* **AIM**
From the records, pull out each line that contains the string "appoggiatura" and copy it unchanged.

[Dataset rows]
— START —

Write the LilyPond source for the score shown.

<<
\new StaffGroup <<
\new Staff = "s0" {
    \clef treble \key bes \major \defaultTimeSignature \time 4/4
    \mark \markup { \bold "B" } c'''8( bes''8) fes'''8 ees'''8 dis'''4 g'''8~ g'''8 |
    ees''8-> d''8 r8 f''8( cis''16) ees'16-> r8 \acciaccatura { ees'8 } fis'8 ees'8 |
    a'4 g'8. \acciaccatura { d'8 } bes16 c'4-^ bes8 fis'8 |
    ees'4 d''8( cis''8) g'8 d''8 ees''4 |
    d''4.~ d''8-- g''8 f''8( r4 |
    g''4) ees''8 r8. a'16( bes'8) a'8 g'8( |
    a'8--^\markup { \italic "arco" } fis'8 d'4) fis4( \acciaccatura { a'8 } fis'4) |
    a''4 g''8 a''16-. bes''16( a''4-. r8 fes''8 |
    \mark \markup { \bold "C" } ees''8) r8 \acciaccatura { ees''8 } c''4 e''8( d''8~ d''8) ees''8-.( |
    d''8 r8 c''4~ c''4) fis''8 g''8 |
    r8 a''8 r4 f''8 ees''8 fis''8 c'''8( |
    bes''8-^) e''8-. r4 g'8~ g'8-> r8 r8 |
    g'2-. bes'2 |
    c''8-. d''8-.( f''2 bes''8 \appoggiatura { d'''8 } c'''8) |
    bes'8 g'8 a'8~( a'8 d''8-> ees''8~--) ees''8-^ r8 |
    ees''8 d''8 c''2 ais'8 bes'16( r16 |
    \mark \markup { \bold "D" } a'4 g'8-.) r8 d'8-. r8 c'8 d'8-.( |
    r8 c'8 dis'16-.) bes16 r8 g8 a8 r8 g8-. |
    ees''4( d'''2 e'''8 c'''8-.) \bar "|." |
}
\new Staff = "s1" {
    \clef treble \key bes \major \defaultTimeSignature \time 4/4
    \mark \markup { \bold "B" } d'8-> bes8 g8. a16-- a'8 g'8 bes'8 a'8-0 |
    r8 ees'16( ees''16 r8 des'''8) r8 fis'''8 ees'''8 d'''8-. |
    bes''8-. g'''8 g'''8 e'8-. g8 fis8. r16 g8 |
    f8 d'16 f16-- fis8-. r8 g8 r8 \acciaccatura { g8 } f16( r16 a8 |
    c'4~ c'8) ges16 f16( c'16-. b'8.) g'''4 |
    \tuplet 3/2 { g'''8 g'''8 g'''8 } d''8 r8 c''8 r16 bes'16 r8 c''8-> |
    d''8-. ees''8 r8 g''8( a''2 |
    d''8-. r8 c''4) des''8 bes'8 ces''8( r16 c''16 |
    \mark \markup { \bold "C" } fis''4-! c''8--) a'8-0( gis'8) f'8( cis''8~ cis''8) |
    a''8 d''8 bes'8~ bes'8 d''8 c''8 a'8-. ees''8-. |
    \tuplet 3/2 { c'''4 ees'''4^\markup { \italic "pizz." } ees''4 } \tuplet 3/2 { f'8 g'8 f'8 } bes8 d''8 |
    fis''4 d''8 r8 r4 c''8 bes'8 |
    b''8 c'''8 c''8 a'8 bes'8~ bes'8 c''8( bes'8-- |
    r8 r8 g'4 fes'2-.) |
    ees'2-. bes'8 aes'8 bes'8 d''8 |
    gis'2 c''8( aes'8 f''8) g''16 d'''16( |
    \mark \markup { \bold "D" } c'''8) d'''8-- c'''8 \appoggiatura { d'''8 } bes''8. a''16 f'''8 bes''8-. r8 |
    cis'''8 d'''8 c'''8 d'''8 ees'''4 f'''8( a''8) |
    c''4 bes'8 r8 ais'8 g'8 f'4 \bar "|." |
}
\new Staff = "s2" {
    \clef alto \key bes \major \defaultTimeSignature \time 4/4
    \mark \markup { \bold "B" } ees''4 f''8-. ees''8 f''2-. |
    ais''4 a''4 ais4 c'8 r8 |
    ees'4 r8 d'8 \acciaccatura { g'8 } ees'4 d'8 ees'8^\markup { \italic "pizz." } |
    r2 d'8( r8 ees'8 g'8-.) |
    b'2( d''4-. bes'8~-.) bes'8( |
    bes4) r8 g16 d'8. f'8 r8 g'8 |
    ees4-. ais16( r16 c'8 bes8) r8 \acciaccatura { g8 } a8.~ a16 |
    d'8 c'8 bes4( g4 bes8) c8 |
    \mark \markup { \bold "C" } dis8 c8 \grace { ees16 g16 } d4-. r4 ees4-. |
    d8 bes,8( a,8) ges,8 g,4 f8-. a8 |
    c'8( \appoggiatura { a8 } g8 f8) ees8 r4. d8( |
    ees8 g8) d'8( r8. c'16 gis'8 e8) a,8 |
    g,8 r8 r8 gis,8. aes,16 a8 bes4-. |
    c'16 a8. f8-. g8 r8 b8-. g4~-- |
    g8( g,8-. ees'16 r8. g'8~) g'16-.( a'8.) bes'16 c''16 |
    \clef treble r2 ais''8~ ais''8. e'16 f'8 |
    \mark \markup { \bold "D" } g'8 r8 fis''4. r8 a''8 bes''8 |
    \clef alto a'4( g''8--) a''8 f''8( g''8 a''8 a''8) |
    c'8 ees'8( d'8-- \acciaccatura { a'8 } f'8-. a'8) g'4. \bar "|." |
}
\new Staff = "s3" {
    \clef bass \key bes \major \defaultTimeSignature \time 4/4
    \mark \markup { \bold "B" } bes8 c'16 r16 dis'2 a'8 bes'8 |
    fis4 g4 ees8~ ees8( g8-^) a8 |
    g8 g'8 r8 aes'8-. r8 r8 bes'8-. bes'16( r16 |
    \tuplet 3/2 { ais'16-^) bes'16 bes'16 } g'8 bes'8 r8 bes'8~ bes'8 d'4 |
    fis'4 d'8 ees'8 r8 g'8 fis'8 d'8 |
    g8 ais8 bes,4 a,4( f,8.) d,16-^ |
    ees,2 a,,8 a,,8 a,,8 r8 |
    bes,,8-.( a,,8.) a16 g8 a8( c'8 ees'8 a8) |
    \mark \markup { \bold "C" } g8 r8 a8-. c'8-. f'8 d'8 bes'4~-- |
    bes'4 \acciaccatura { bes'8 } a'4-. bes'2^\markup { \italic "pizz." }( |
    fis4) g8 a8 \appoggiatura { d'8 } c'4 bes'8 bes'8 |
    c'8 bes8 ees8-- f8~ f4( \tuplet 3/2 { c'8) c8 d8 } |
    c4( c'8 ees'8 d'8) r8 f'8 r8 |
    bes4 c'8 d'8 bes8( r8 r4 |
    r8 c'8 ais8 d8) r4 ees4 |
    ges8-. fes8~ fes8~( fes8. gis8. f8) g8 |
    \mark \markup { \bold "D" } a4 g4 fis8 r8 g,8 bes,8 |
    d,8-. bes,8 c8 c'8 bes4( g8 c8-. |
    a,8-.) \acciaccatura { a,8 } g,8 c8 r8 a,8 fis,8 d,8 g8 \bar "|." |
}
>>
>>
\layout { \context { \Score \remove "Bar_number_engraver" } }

— END —

* **THE COMPLETED TASK**
    c''8-. d''8-.( f''2 bes''8 \appoggiatura { d'''8 } c'''8) |
    \mark \markup { \bold "D" } c'''8) d'''8-- c'''8 \appoggiatura { d'''8 } bes''8. a''16 f'''8 bes''8-. r8 |
    c'8( \appoggiatura { a8 } g8 f8) ees8 r4. d8( |
    fis4) g8 a8 \appoggiatura { d'8 } c'4 bes'8 bes'8 |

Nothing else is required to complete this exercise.